▶ [EXERCISE AIM] Copy out all the records below, putting "face" wherever "dial" occurs and leaving every other character as it is.

▶ [DATA EXTRACT]
####################

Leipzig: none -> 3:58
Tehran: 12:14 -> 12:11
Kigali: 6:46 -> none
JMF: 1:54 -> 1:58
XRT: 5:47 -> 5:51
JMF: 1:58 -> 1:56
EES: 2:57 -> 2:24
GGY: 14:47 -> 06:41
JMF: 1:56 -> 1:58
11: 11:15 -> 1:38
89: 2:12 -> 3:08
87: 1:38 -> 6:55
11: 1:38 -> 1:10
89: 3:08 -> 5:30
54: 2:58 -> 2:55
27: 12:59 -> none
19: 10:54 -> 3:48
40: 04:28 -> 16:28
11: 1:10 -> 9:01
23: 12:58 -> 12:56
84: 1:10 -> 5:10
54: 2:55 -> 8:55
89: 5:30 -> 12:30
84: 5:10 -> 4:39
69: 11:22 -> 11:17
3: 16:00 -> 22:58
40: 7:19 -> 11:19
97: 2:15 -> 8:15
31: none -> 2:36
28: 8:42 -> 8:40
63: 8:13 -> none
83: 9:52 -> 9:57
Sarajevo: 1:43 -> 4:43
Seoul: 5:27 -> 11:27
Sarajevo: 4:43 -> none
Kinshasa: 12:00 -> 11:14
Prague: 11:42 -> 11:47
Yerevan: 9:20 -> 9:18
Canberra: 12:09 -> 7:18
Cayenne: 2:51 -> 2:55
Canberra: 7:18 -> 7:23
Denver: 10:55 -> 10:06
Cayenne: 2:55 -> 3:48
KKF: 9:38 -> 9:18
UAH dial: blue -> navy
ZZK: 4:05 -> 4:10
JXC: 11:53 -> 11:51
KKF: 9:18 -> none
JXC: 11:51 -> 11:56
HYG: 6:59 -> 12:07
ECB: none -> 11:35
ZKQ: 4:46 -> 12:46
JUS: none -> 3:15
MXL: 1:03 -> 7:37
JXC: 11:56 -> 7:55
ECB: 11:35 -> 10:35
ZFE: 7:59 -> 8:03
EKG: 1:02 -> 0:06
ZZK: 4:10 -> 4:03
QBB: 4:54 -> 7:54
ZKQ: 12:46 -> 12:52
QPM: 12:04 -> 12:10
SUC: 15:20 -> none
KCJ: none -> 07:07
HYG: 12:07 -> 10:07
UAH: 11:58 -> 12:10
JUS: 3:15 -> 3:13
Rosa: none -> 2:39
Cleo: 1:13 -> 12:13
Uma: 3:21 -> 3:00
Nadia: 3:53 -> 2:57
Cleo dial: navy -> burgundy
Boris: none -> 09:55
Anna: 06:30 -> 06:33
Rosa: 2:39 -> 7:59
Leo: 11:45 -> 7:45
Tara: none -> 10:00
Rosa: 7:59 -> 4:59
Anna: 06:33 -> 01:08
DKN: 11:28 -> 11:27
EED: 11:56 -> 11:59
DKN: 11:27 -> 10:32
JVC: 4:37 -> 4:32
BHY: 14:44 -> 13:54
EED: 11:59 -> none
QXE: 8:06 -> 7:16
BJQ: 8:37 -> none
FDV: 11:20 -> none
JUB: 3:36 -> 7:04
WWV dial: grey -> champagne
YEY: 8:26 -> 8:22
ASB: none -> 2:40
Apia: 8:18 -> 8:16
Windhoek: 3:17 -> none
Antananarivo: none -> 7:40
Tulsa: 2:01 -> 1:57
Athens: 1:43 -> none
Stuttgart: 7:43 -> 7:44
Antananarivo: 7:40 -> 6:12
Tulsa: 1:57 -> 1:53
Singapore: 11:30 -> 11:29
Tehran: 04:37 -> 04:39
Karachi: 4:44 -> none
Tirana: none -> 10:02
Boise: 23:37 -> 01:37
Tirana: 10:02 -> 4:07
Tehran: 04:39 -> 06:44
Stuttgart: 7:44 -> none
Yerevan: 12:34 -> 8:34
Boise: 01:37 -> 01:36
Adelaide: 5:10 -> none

####################

▶ [FINISHED EXERCISE]
Leipzig: none -> 3:58
Tehran: 12:14 -> 12:11
Kigali: 6:46 -> none
JMF: 1:54 -> 1:58
XRT: 5:47 -> 5:51
JMF: 1:58 -> 1:56
EES: 2:57 -> 2:24
GGY: 14:47 -> 06:41
JMF: 1:56 -> 1:58
11: 11:15 -> 1:38
89: 2:12 -> 3:08
87: 1:38 -> 6:55
11: 1:38 -> 1:10
89: 3:08 -> 5:30
54: 2:58 -> 2:55
27: 12:59 -> none
19: 10:54 -> 3:48
40: 04:28 -> 16:28
11: 1:10 -> 9:01
23: 12:58 -> 12:56
84: 1:10 -> 5:10
54: 2:55 -> 8:55
89: 5:30 -> 12:30
84: 5:10 -> 4:39
69: 11:22 -> 11:17
3: 16:00 -> 22:58
40: 7:19 -> 11:19
97: 2:15 -> 8:15
31: none -> 2:36
28: 8:42 -> 8:40
63: 8:13 -> none
83: 9:52 -> 9:57
Sarajevo: 1:43 -> 4:43
Seoul: 5:27 -> 11:27
Sarajevo: 4:43 -> none
Kinshasa: 12:00 -> 11:14
Prague: 11:42 -> 11:47
Yerevan: 9:20 -> 9:18
Canberra: 12:09 -> 7:18
Cayenne: 2:51 -> 2:55
Canberra: 7:18 -> 7:23
Denver: 10:55 -> 10:06
Cayenne: 2:55 -> 3:48
KKF: 9:38 -> 9:18
UAH face: blue -> navy
ZZK: 4:05 -> 4:10
JXC: 11:53 -> 11:51
KKF: 9:18 -> none
JXC: 11:51 -> 11:56
HYG: 6:59 -> 12:07
ECB: none -> 11:35
ZKQ: 4:46 -> 12:46
JUS: none -> 3:15
MXL: 1:03 -> 7:37
JXC: 11:56 -> 7:55
ECB: 11:35 -> 10:35
ZFE: 7:59 -> 8:03
EKG: 1:02 -> 0:06
ZZK: 4:10 -> 4:03
QBB: 4:54 -> 7:54
ZKQ: 12:46 -> 12:52
QPM: 12:04 -> 12:10
SUC: 15:20 -> none
KCJ: none -> 07:07
HYG: 12:07 -> 10:07
UAH: 11:58 -> 12:10
JUS: 3:15 -> 3:13
Rosa: none -> 2:39
Cleo: 1:13 -> 12:13
Uma: 3:21 -> 3:00
Nadia: 3:53 -> 2:57
Cleo face: navy -> burgundy
Boris: none -> 09:55
Anna: 06:30 -> 06:33
Rosa: 2:39 -> 7:59
Leo: 11:45 -> 7:45
Tara: none -> 10:00
Rosa: 7:59 -> 4:59
Anna: 06:33 -> 01:08
DKN: 11:28 -> 11:27
EED: 11:56 -> 11:59
DKN: 11:27 -> 10:32
JVC: 4:37 -> 4:32
BHY: 14:44 -> 13:54
EED: 11:59 -> none
QXE: 8:06 -> 7:16
BJQ: 8:37 -> none
FDV: 11:20 -> none
JUB: 3:36 -> 7:04
WWV face: grey -> champagne
YEY: 8:26 -> 8:22
ASB: none -> 2:40
Apia: 8:18 -> 8:16
Windhoek: 3:17 -> none
Antananarivo: none -> 7:40
Tulsa: 2:01 -> 1:57
Athens: 1:43 -> none
Stuttgart: 7:43 -> 7:44
Antananarivo: 7:40 -> 6:12
Tulsa: 1:57 -> 1:53
Singapore: 11:30 -> 11:29
Tehran: 04:37 -> 04:39
Karachi: 4:44 -> none
Tirana: none -> 10:02
Boise: 23:37 -> 01:37
Tirana: 10:02 -> 4:07
Tehran: 04:39 -> 06:44
Stuttgart: 7:44 -> none
Yerevan: 12:34 -> 8:34
Boise: 01:37 -> 01:36
Adelaide: 5:10 -> none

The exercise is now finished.